** TASK TO CARRY OUT **
What is the number of lines in the material below that include the word "casque"? Write that number and nothing more.

** ENTRIES PROVIDED **
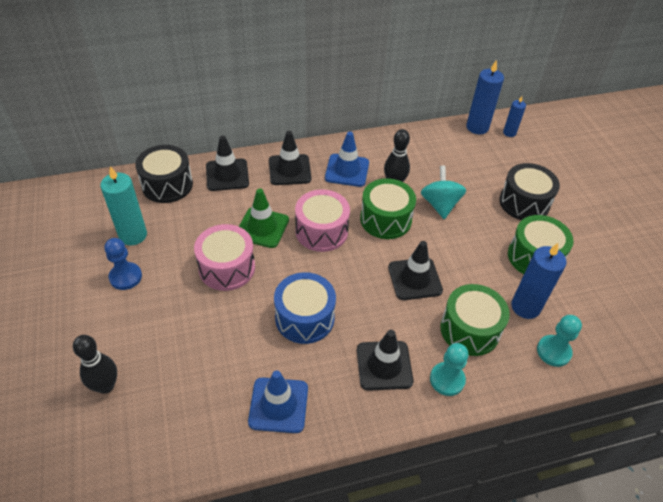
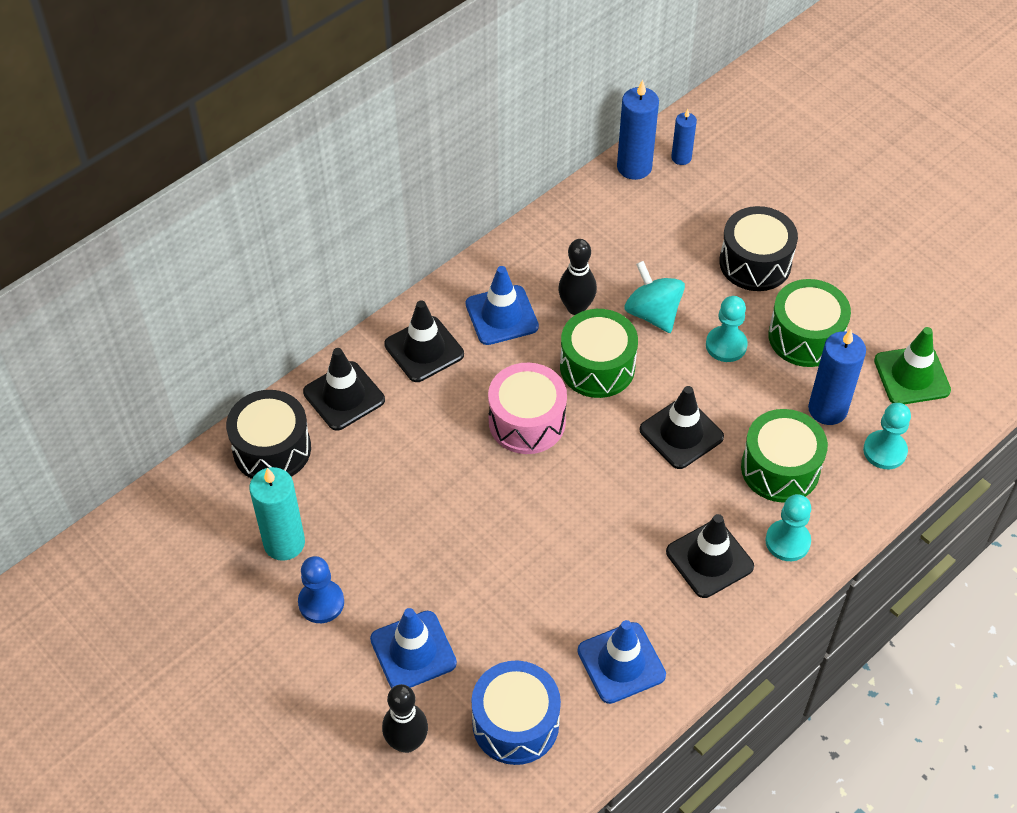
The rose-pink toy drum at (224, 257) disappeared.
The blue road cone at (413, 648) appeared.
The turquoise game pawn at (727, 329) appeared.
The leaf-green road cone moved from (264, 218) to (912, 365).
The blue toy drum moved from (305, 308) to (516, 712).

==

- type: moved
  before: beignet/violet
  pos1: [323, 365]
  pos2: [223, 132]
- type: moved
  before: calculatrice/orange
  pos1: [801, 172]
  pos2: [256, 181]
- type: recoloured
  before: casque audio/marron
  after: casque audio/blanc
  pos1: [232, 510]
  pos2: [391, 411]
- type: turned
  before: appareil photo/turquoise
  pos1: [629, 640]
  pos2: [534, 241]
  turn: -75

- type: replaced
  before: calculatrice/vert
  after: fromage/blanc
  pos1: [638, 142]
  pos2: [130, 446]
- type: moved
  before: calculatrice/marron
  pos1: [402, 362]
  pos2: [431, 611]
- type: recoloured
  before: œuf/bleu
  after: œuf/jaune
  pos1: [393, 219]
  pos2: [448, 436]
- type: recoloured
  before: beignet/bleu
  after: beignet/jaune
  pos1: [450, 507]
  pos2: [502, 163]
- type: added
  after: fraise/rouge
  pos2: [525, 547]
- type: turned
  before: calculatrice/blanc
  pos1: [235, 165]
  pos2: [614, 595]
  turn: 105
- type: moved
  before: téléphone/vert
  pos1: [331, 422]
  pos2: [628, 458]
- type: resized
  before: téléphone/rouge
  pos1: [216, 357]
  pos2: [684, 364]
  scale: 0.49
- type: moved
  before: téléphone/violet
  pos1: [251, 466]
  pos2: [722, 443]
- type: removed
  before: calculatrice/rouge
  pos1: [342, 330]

** REPLY **
2